*** Data extract ***
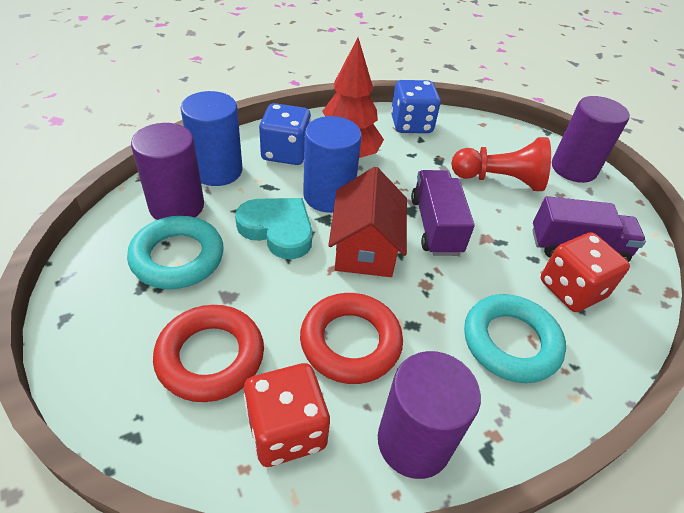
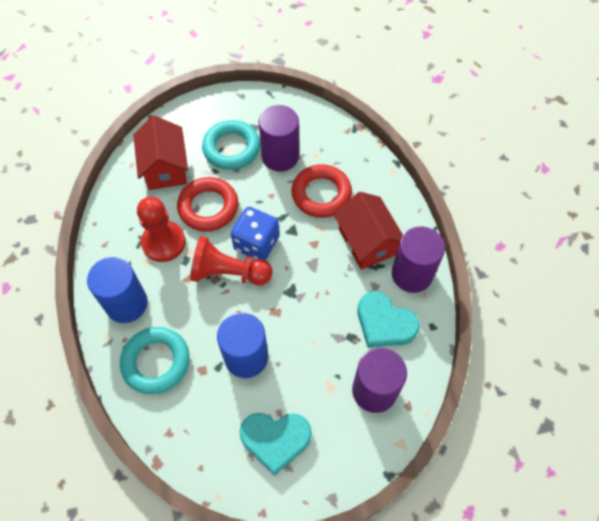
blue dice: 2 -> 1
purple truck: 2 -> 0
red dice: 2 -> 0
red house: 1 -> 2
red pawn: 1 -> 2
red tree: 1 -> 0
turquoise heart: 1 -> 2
*** End of Data extract ***
*** Data extract ***
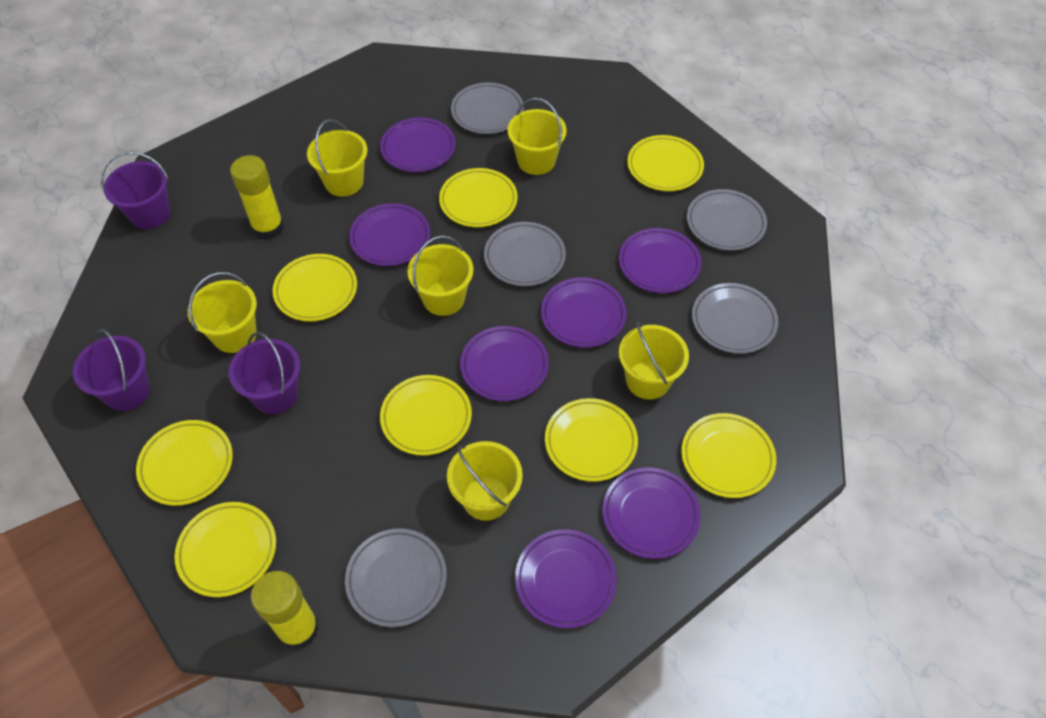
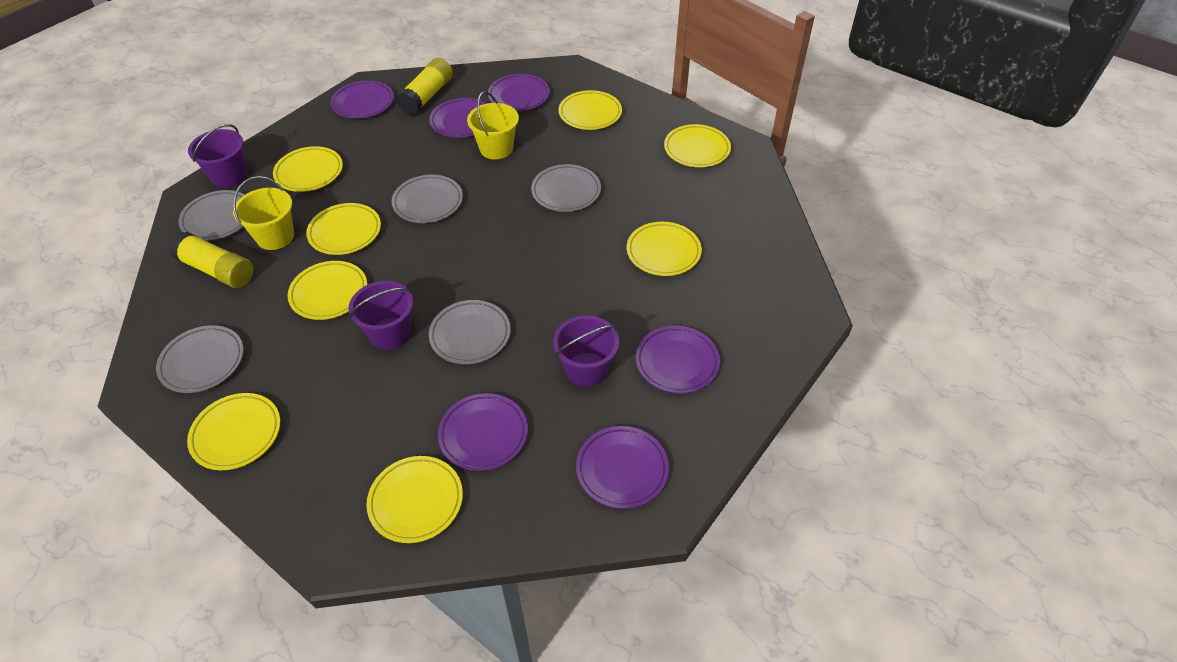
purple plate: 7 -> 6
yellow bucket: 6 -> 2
*** End of Data extract ***
*** Data extract ***
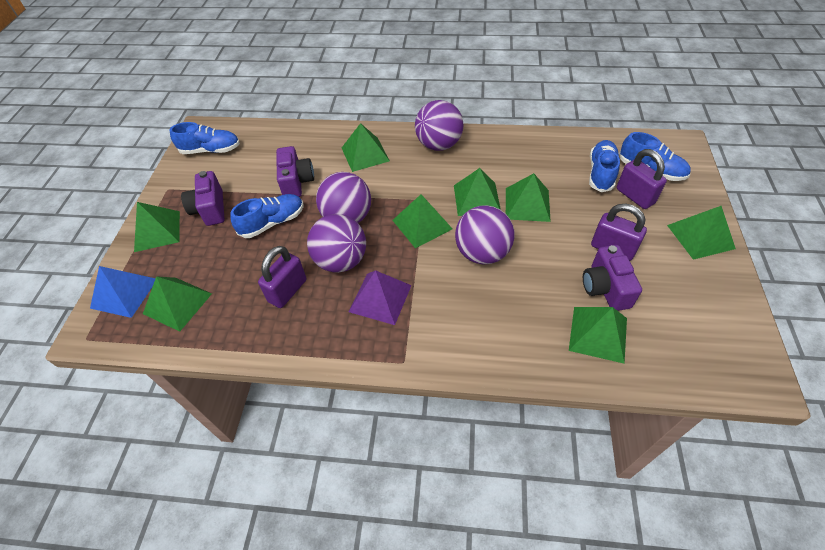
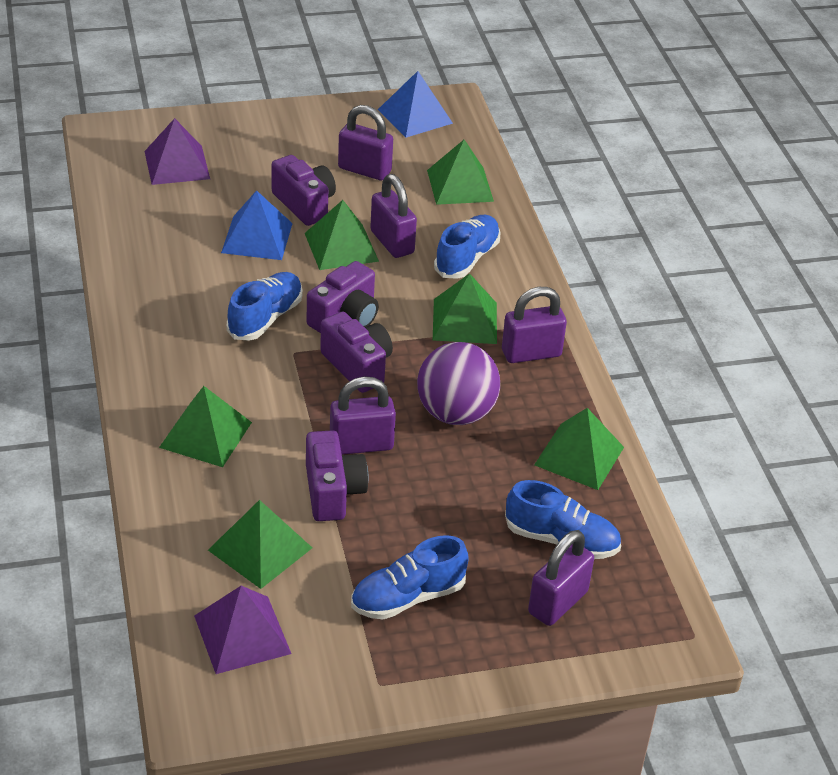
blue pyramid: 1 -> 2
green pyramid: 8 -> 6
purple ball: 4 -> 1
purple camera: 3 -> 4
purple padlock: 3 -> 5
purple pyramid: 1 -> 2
*** End of Data extract ***
Work required
Which lines above contain the word "pyramid"? Show each of them.

Result for this exercise
blue pyramid: 1 -> 2
green pyramid: 8 -> 6
purple pyramid: 1 -> 2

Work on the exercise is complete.